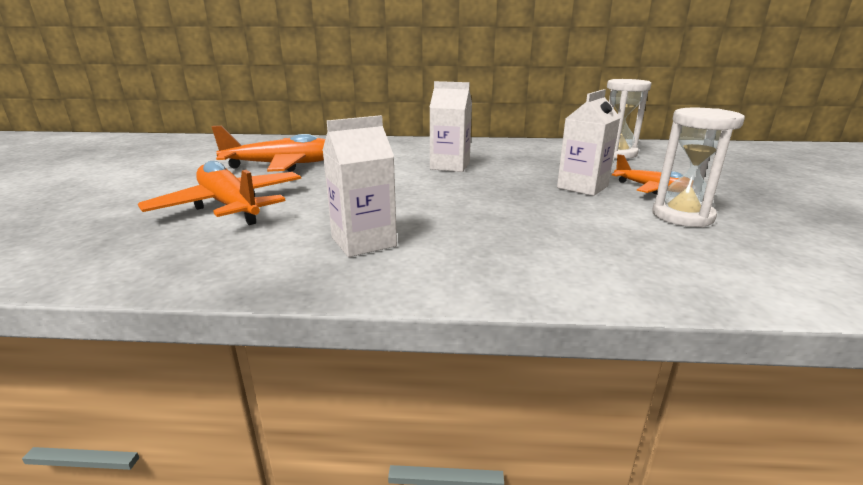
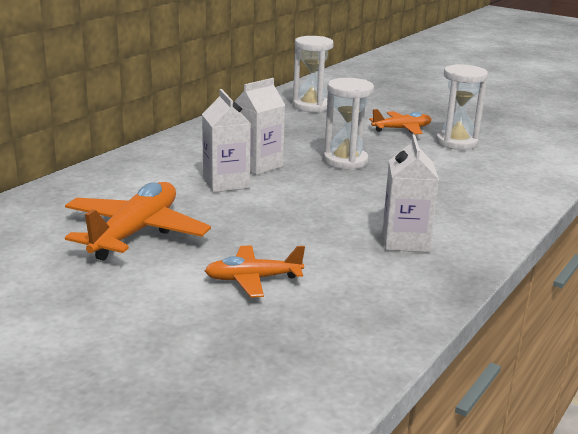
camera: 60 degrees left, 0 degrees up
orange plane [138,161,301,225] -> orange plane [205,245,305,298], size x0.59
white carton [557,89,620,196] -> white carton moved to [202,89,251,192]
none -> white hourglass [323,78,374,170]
...
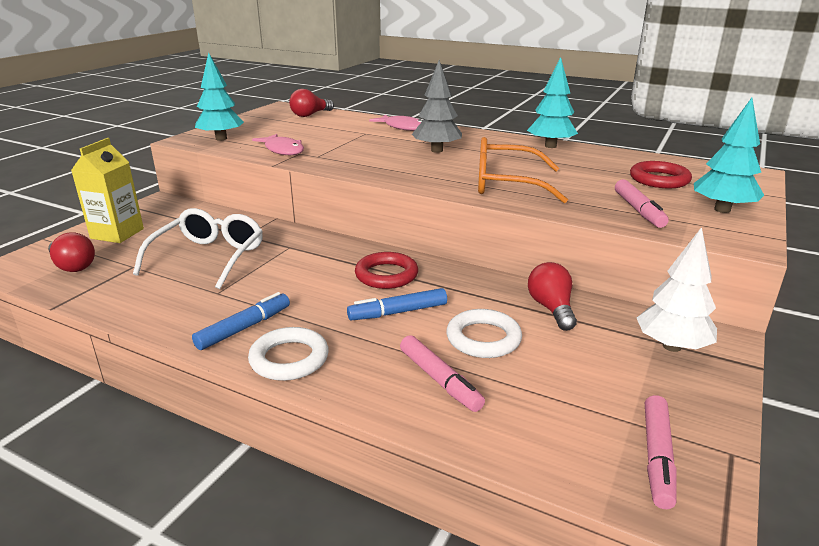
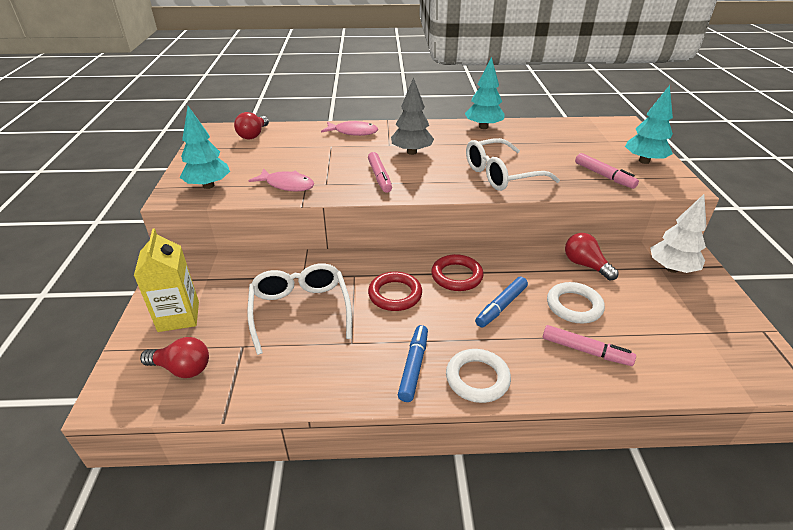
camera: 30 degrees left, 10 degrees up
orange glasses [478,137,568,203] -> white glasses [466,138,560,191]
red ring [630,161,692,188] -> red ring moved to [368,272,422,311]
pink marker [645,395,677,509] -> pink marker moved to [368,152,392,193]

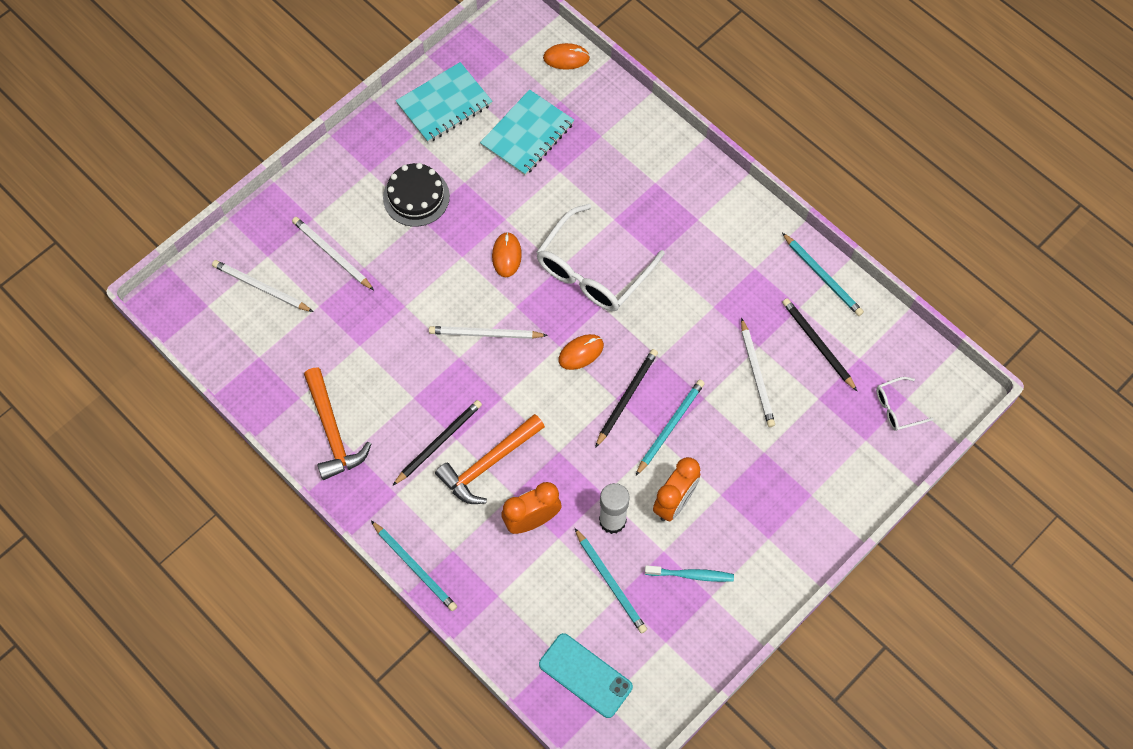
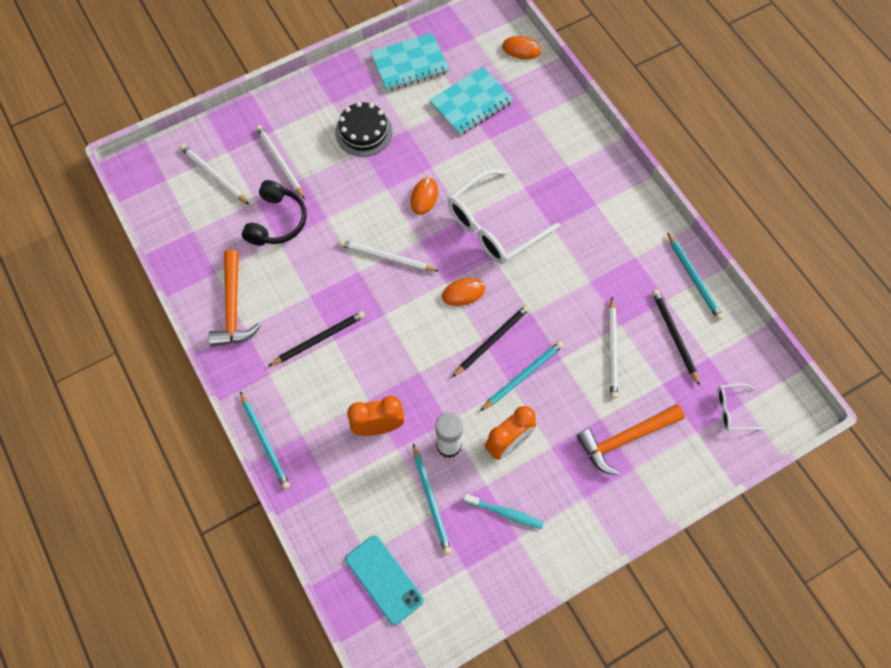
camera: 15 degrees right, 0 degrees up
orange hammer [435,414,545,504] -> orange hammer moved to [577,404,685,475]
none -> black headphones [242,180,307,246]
...
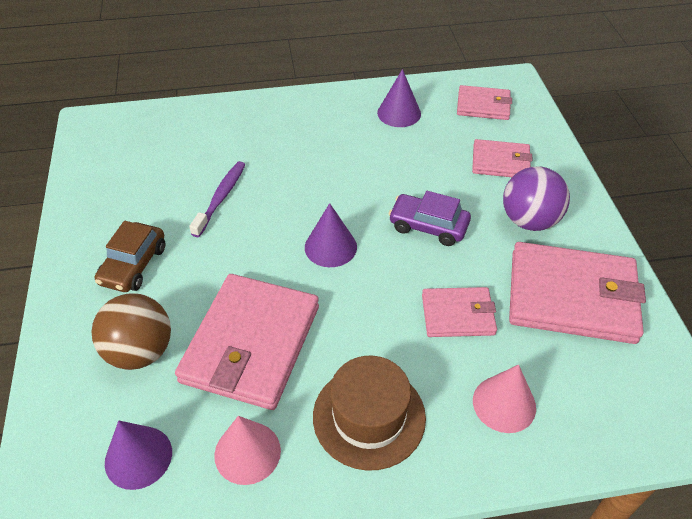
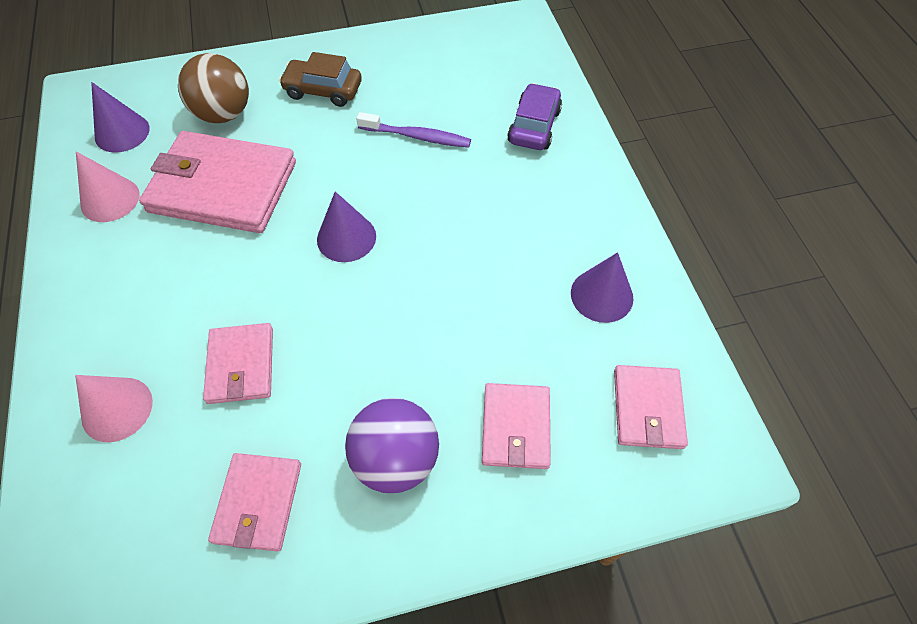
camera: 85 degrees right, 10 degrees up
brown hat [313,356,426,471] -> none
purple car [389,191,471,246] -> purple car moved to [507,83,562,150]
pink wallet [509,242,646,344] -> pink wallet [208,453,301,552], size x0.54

## Exercise prompt
Your answer should be the lines above from the one containing "camera: 60 degrees left, 0 degrees up" through the one containing "none -> white hourglass [323,78,374,170]", copied exactly and with both ends kept.

## Task result
camera: 60 degrees left, 0 degrees up
orange plane [138,161,301,225] -> orange plane [205,245,305,298], size x0.59
white carton [557,89,620,196] -> white carton moved to [202,89,251,192]
none -> white hourglass [323,78,374,170]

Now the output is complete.